#### Task to carry out
In the material below, the lines from the one containing "R5: 5.6k (SIG3, SIG8) -> 47k (SIG3, SIG8)" through the one containing "U1 pin TRIG: SIG6 -> SIG4" are to be given again exactly, ends included, and no others.

#### Data section

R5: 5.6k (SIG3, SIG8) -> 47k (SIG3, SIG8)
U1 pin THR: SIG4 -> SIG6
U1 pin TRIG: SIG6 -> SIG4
==
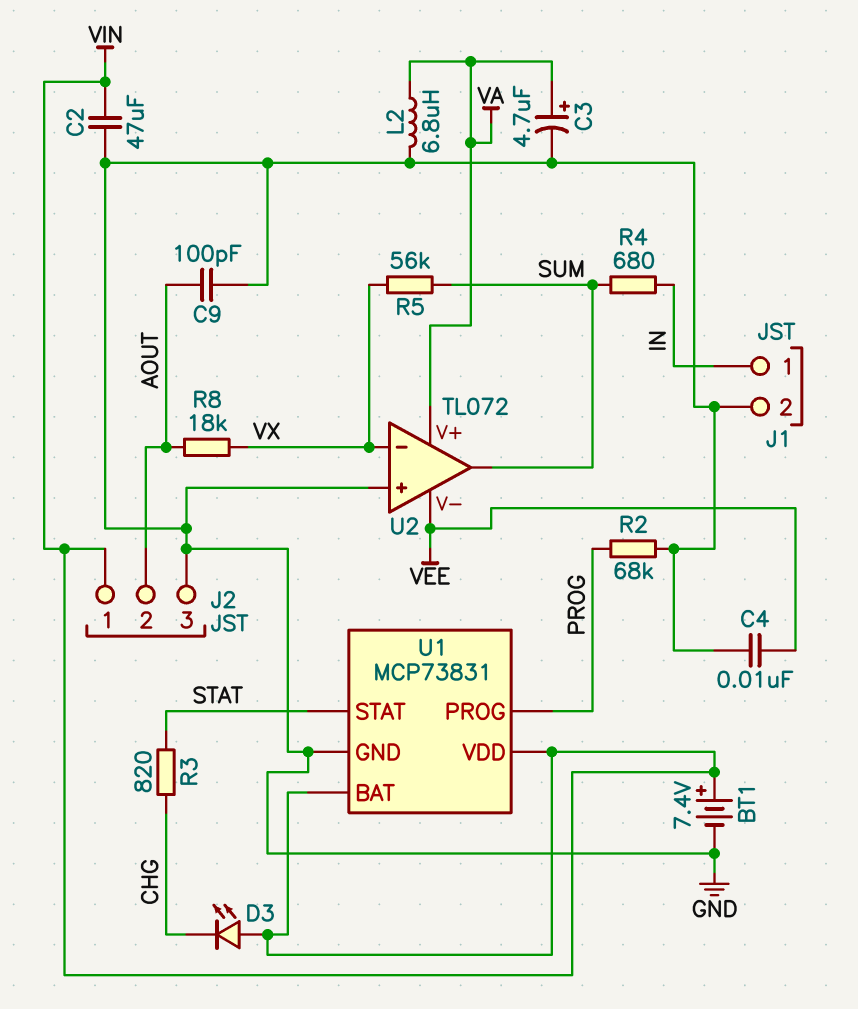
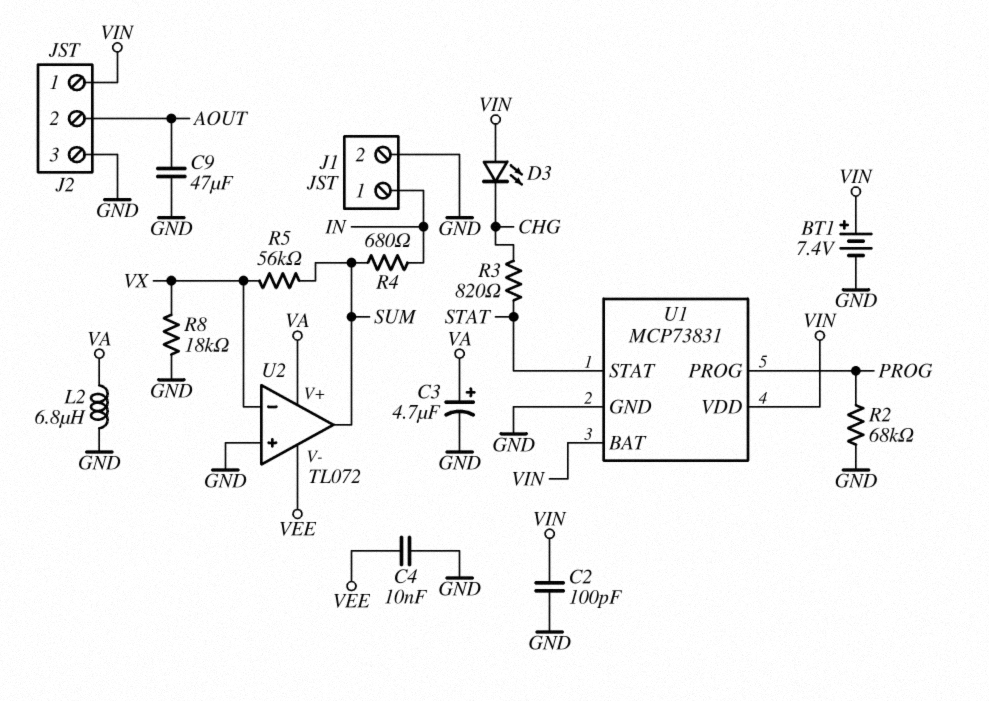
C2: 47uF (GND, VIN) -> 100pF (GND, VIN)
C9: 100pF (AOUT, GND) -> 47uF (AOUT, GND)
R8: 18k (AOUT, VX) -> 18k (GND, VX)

#### Exercise solution
R5: 5.6k (SIG3, SIG8) -> 47k (SIG3, SIG8)
U1 pin THR: SIG4 -> SIG6
U1 pin TRIG: SIG6 -> SIG4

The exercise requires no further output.